_PROVIDED MATERIAL:_
++++++

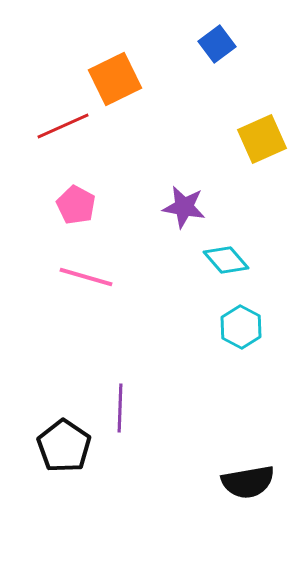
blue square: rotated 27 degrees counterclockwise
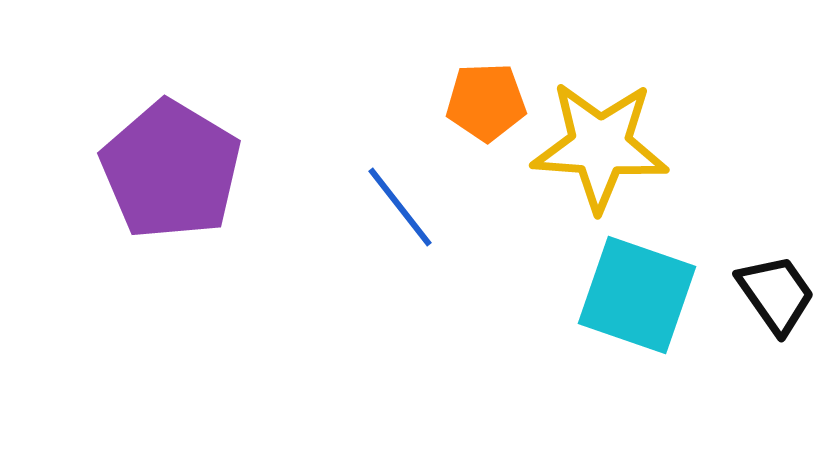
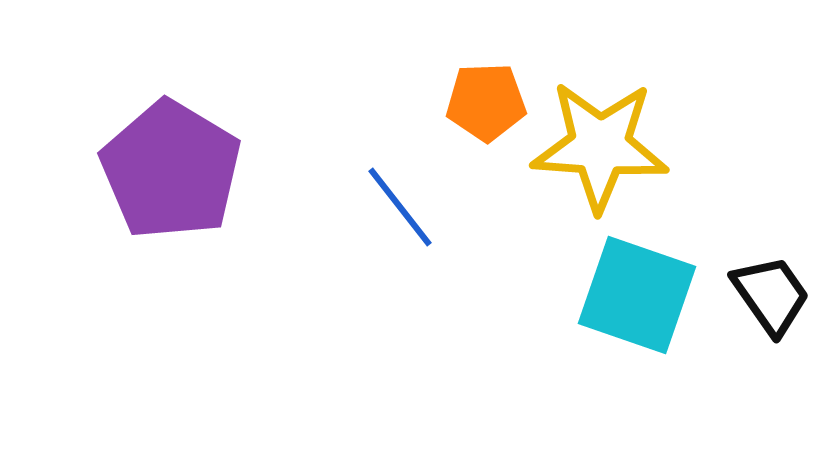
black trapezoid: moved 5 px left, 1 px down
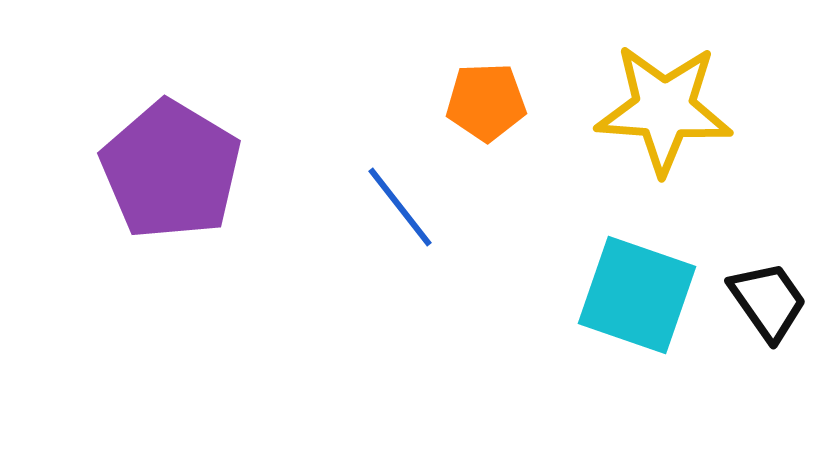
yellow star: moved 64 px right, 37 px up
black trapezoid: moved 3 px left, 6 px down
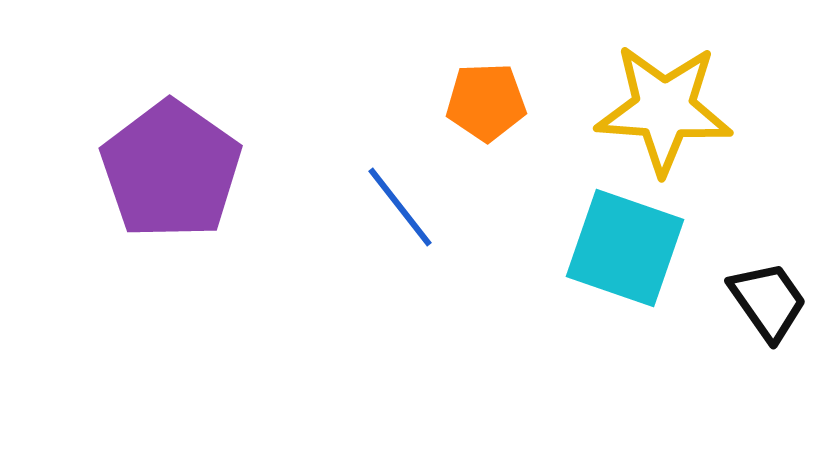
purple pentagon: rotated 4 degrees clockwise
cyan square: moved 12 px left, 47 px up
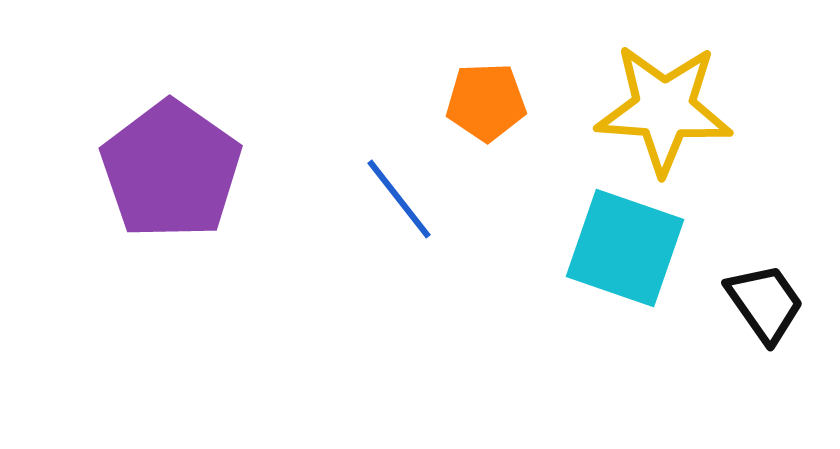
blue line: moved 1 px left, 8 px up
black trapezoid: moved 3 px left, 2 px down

++++++

_TO BE DONE:_ Rewrite the records above, substituting "hexagon" for each occurrence of "trapezoid" and leaving every other word unchanged. Omit the picture lines from your answer.

_EXERCISE RESULT:_
blue square: rotated 27 degrees counterclockwise
black hexagon: moved 5 px left, 1 px down
yellow star: moved 64 px right, 37 px up
black hexagon: moved 3 px left, 6 px down
purple pentagon: rotated 4 degrees clockwise
cyan square: moved 12 px left, 47 px up
blue line: moved 1 px left, 8 px up
black hexagon: moved 3 px left, 2 px down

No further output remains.